Could you transcribe every record below exactly, leaving out the pictures?

Start of RECORDS TO PROCESS

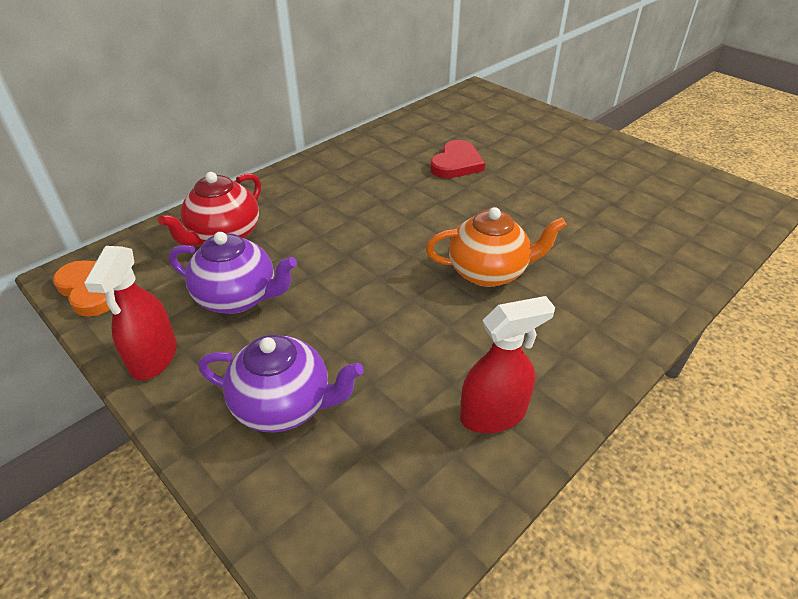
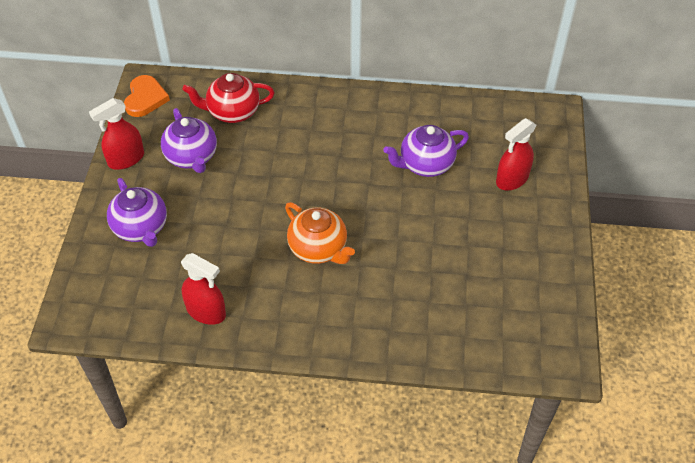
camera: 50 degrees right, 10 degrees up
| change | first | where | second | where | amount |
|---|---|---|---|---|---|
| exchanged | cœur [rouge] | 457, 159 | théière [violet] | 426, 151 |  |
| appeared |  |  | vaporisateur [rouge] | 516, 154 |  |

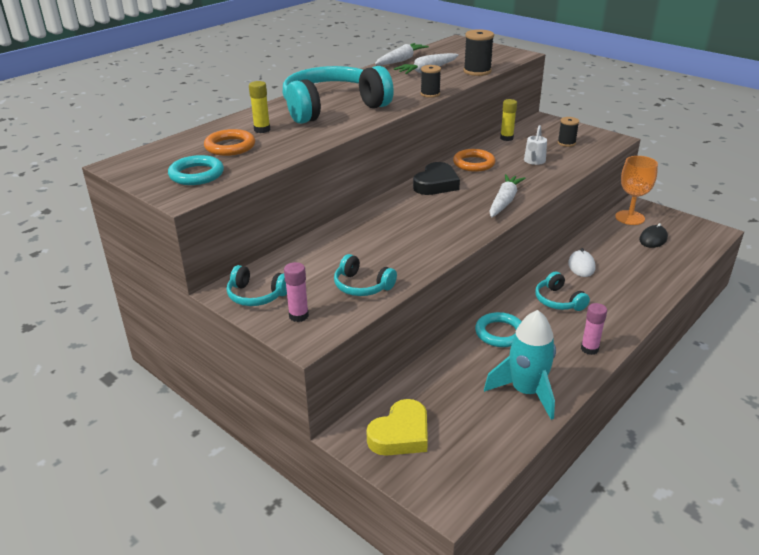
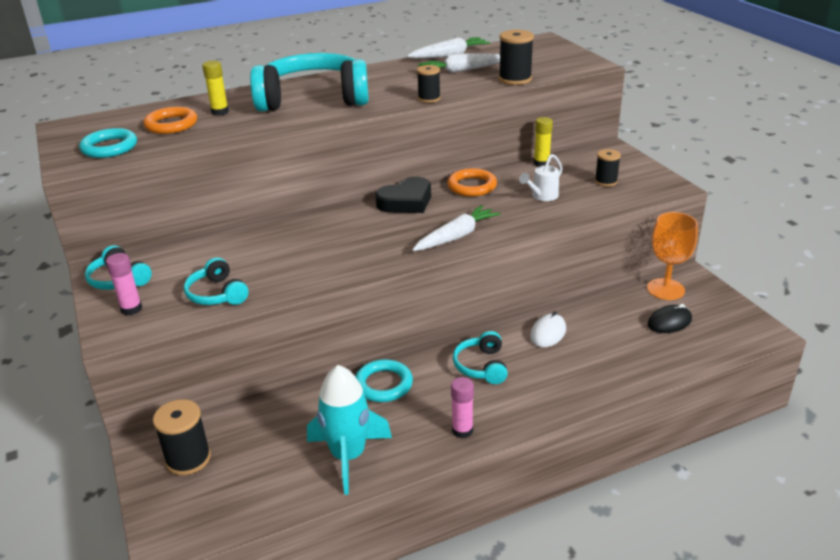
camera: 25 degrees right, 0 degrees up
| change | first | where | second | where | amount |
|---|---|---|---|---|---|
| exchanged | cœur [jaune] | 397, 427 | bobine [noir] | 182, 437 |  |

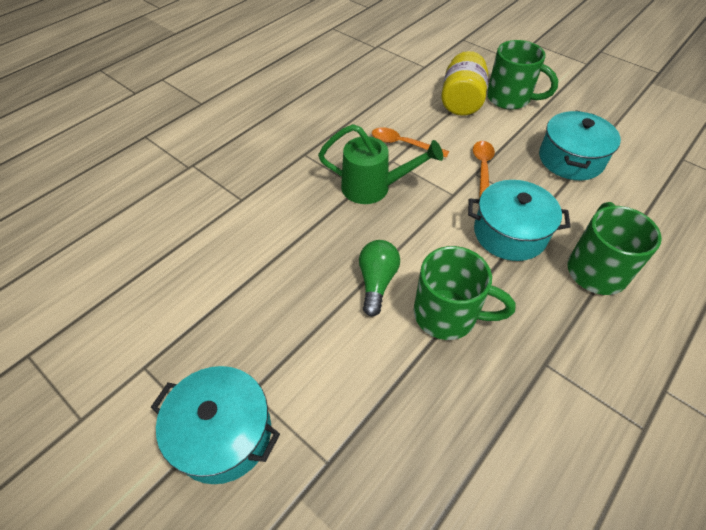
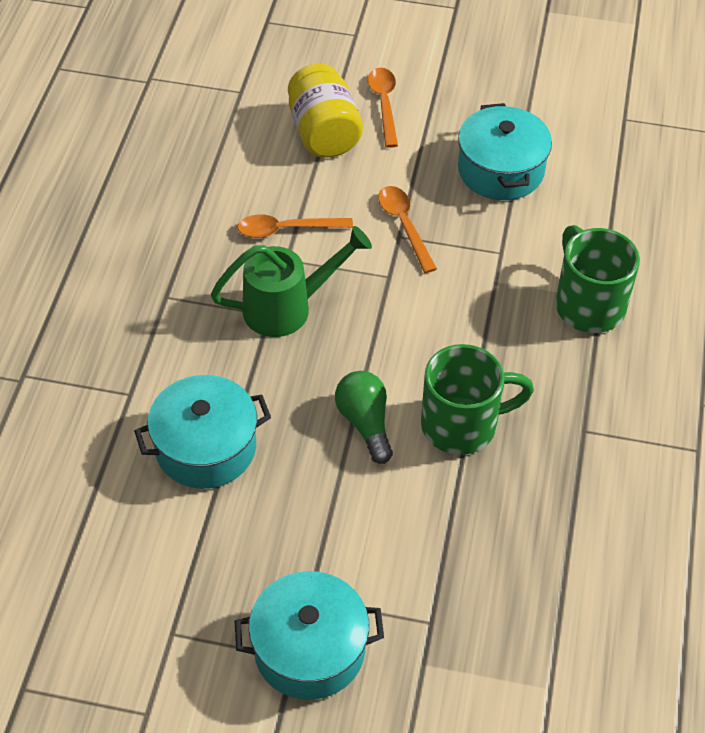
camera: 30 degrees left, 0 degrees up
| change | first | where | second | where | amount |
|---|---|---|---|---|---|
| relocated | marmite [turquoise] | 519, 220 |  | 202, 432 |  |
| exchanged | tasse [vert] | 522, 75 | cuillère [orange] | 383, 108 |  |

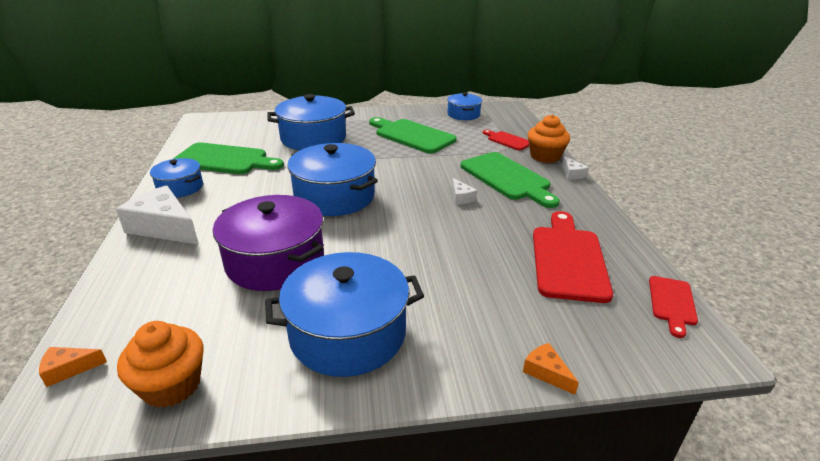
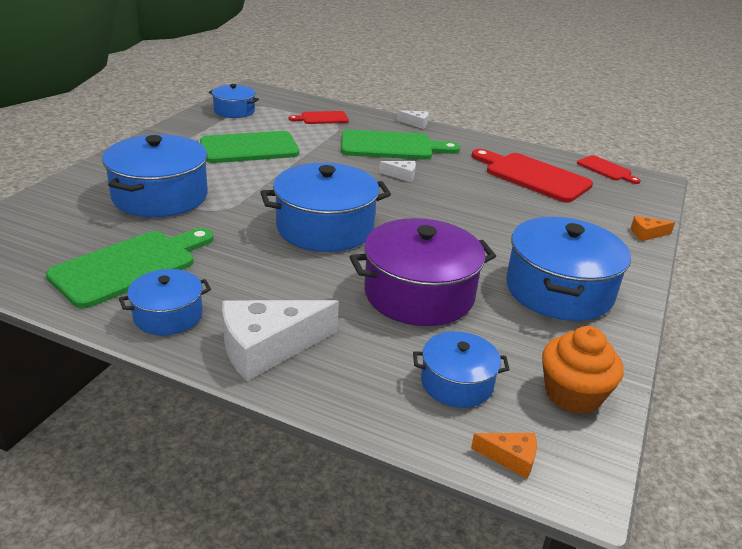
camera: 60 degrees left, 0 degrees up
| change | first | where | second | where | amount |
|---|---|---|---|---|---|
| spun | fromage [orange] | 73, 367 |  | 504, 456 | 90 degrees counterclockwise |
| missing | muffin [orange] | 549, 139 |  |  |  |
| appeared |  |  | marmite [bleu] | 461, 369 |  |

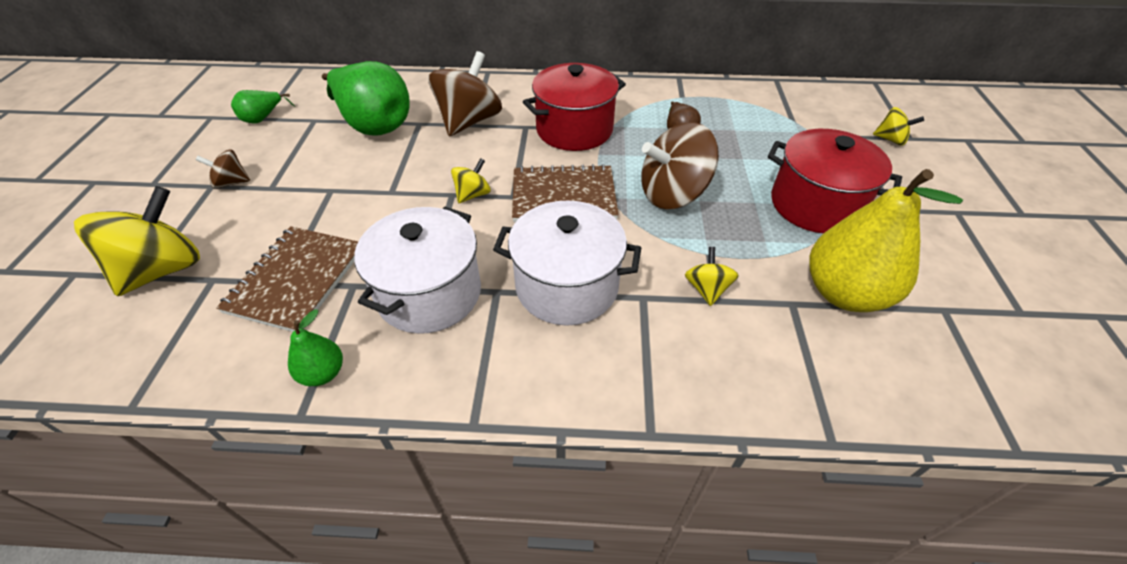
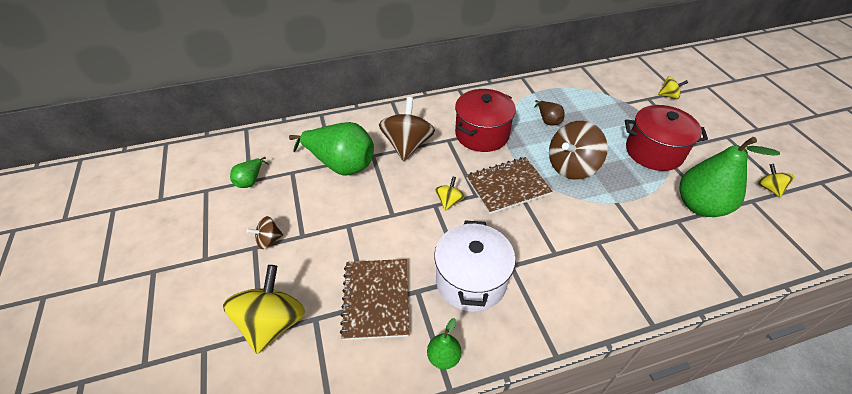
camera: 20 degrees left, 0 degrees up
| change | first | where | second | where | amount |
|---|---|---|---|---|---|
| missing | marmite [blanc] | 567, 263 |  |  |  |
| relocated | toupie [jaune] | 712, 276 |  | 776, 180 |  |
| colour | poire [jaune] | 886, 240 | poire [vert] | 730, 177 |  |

End of RECORDS TO PROCESS

• _OUTPUT OF THE TASK_:
camera: 50 degrees right, 10 degrees up
| change | first | where | second | where | amount |
|---|---|---|---|---|---|
| exchanged | cœur [rouge] | 457, 159 | théière [violet] | 426, 151 |  |
| appeared |  |  | vaporisateur [rouge] | 516, 154 |  |

camera: 25 degrees right, 0 degrees up
| change | first | where | second | where | amount |
|---|---|---|---|---|---|
| exchanged | cœur [jaune] | 397, 427 | bobine [noir] | 182, 437 |  |

camera: 30 degrees left, 0 degrees up
| change | first | where | second | where | amount |
|---|---|---|---|---|---|
| relocated | marmite [turquoise] | 519, 220 |  | 202, 432 |  |
| exchanged | tasse [vert] | 522, 75 | cuillère [orange] | 383, 108 |  |

camera: 60 degrees left, 0 degrees up
| change | first | where | second | where | amount |
|---|---|---|---|---|---|
| spun | fromage [orange] | 73, 367 |  | 504, 456 | 90 degrees counterclockwise |
| missing | muffin [orange] | 549, 139 |  |  |  |
| appeared |  |  | marmite [bleu] | 461, 369 |  |

camera: 20 degrees left, 0 degrees up
| change | first | where | second | where | amount |
|---|---|---|---|---|---|
| missing | marmite [blanc] | 567, 263 |  |  |  |
| relocated | toupie [jaune] | 712, 276 |  | 776, 180 |  |
| colour | poire [jaune] | 886, 240 | poire [vert] | 730, 177 |  |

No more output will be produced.